Starting at the line with "grey brick G3:I3", retype each line exactly up to and including the final line of the records below.

(INPUT FOR THIS TASK Opens)

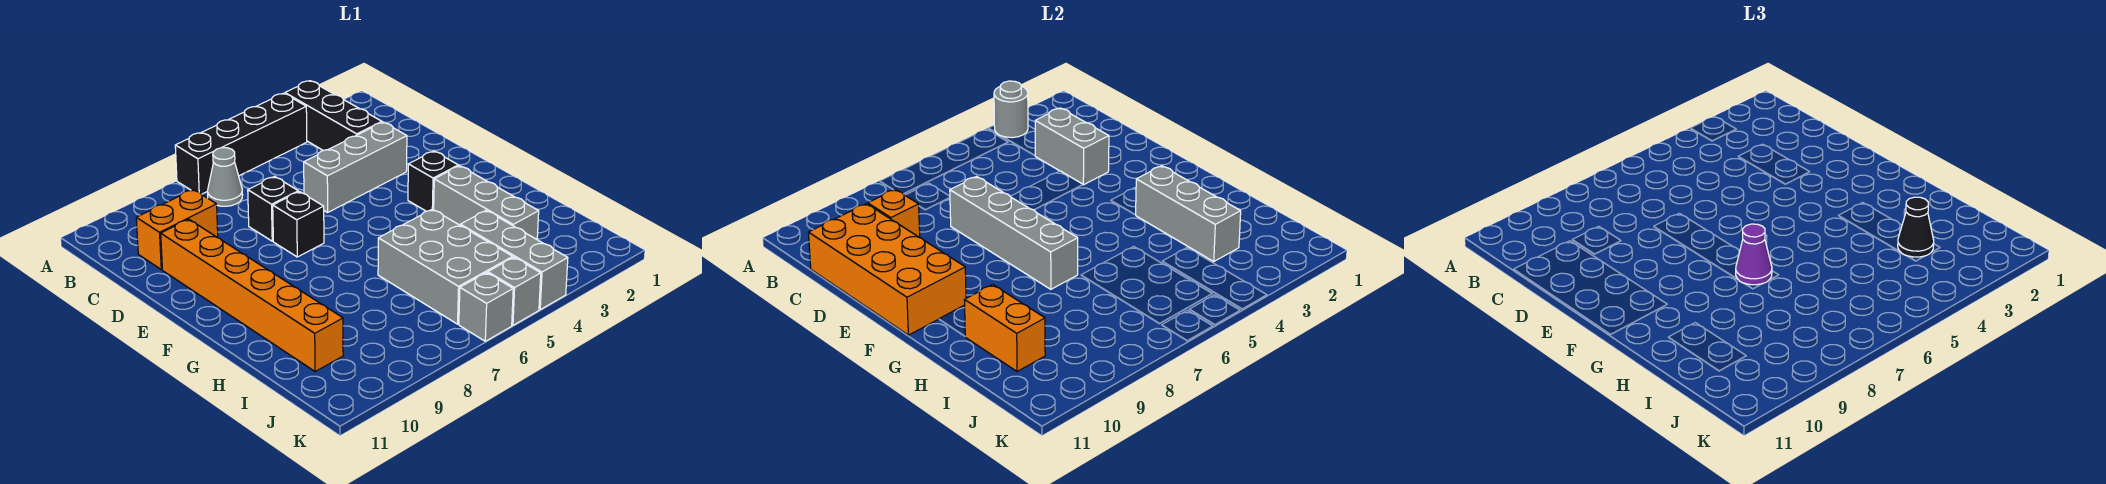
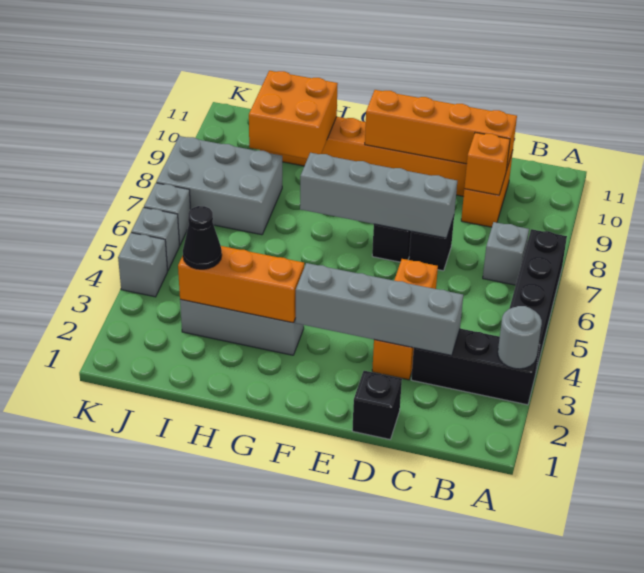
grey cone B7 level 1 -> grey brick B7 level 1
grey brick C3:D3 level 2 -> grey brick C3:F3 level 2
orange brick C10:F11 level 2 -> orange brick C10:F10 level 2
grey brick D3:D5 level 1 -> orange brick D3:D5 level 1
black brick F3 level 1 -> black brick D1 level 1
grey brick G3:I3 level 2 -> orange brick G3:I3 level 2
purple cone G7 level 3 -> none
grey brick H5:J6 level 1 -> grey brick I7:K8 level 1
orange brick H10:I10 level 2 -> orange brick H9:I10 level 2
grey brick I4:K4 level 1 -> grey brick K4 level 1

(INPUT FOR THIS TASK Closes)

▸ **THE COMPLETED TASK**
grey brick G3:I3 level 2 -> orange brick G3:I3 level 2
purple cone G7 level 3 -> none
grey brick H5:J6 level 1 -> grey brick I7:K8 level 1
orange brick H10:I10 level 2 -> orange brick H9:I10 level 2
grey brick I4:K4 level 1 -> grey brick K4 level 1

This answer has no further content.